Data to examine Start Marker

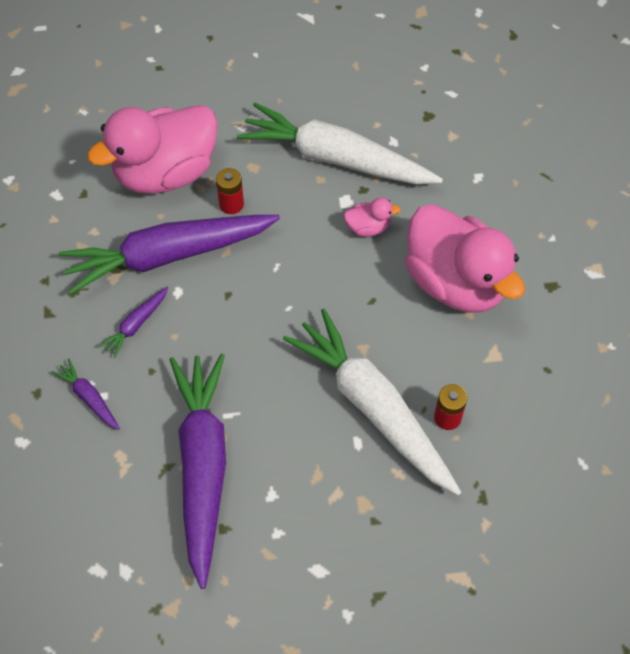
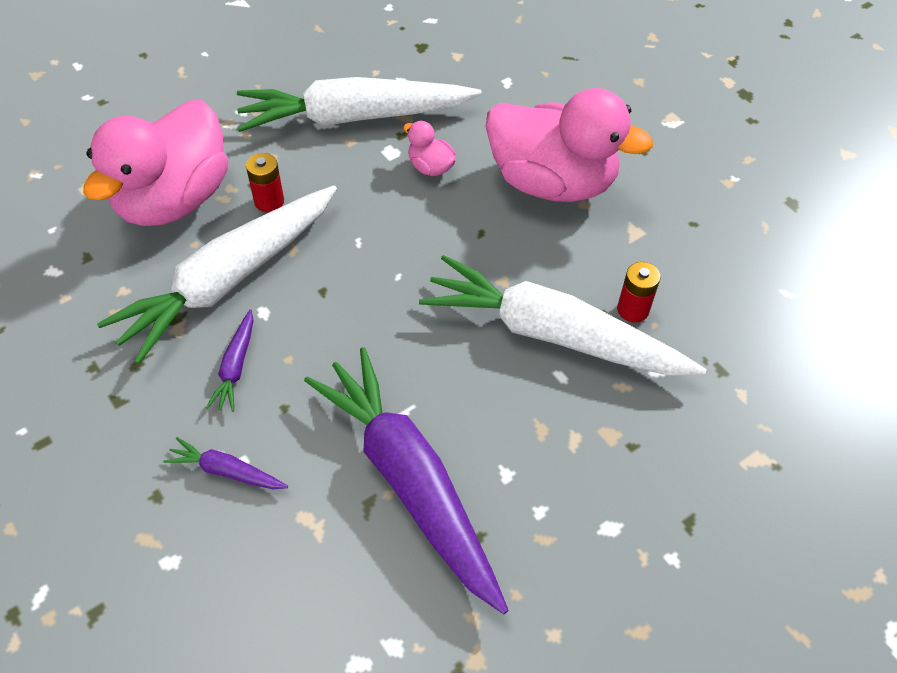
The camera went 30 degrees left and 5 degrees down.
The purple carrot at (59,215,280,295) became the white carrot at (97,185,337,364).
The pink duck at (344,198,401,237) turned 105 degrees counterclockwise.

Data to examine End Marker
Data to examine Start Marker

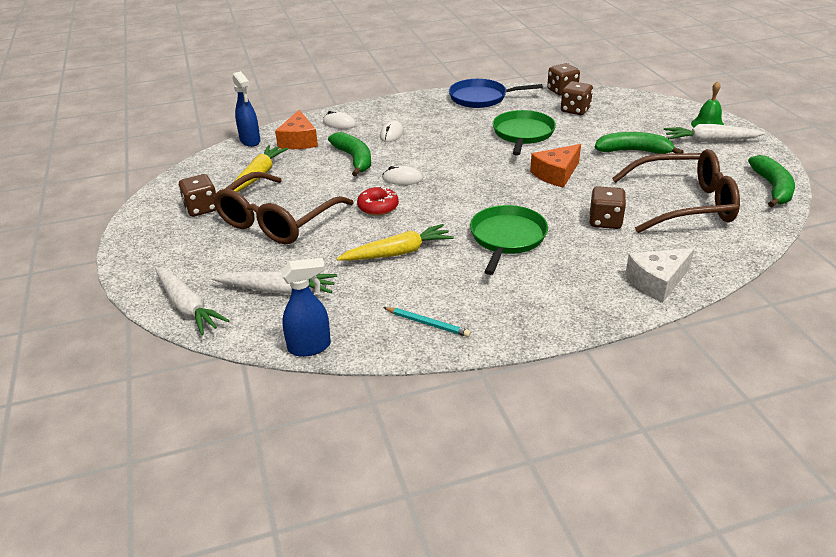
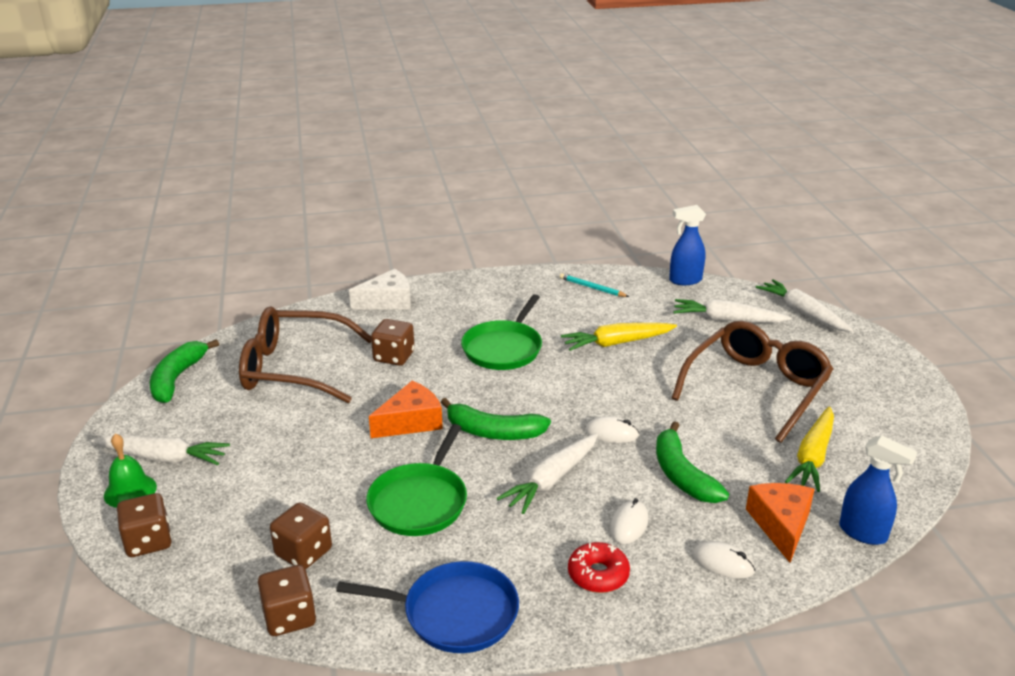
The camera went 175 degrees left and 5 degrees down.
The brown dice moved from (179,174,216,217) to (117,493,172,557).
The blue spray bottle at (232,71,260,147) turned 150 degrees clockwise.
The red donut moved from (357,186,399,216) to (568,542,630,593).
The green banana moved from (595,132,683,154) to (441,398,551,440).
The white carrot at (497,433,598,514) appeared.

Data to examine End Marker
Data to examine Start Marker

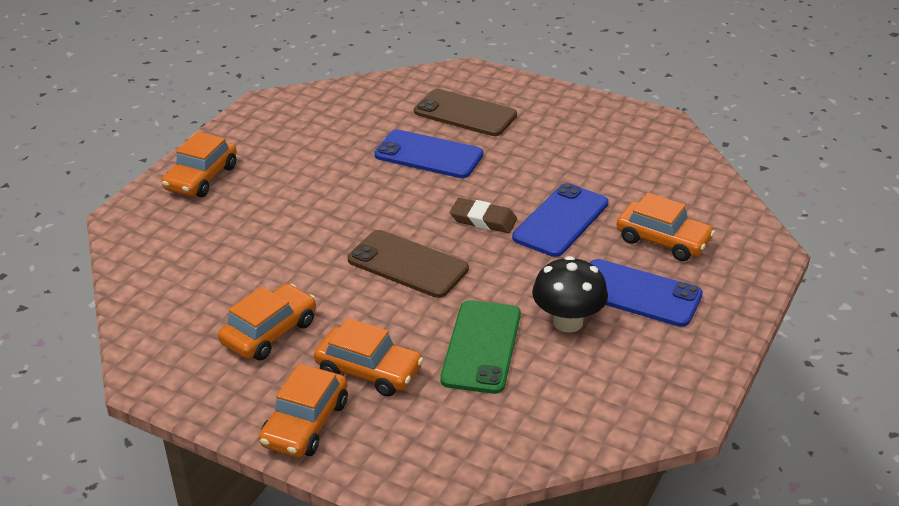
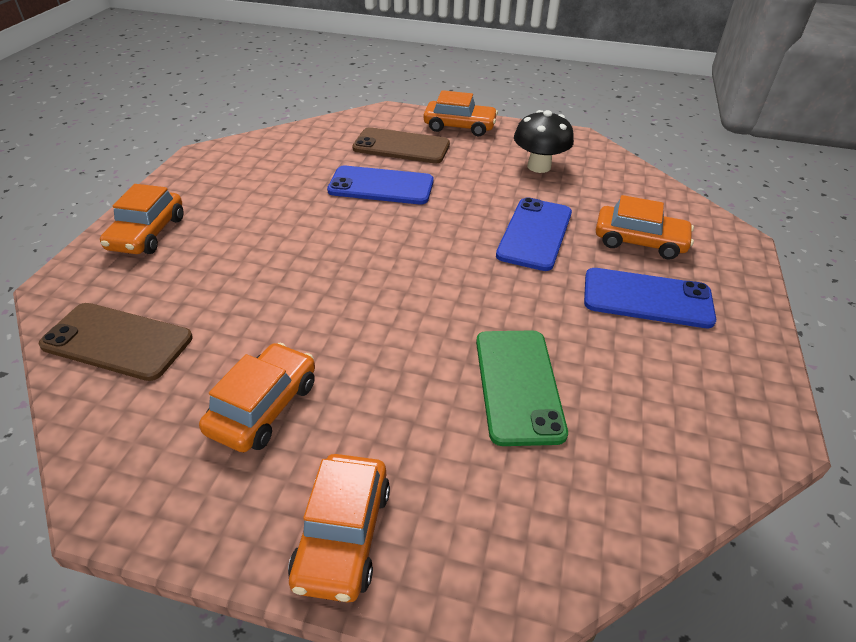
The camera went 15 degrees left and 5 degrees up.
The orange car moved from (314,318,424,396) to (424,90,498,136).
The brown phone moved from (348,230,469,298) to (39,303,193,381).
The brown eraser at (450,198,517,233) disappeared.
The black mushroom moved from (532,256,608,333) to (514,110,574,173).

Data to examine End Marker

Exercise brief. Locate all lines in the listing above with the word "left". Copy them.

Answer space.
The camera went 30 degrees left and 5 degrees down.
The camera went 175 degrees left and 5 degrees down.
The camera went 15 degrees left and 5 degrees up.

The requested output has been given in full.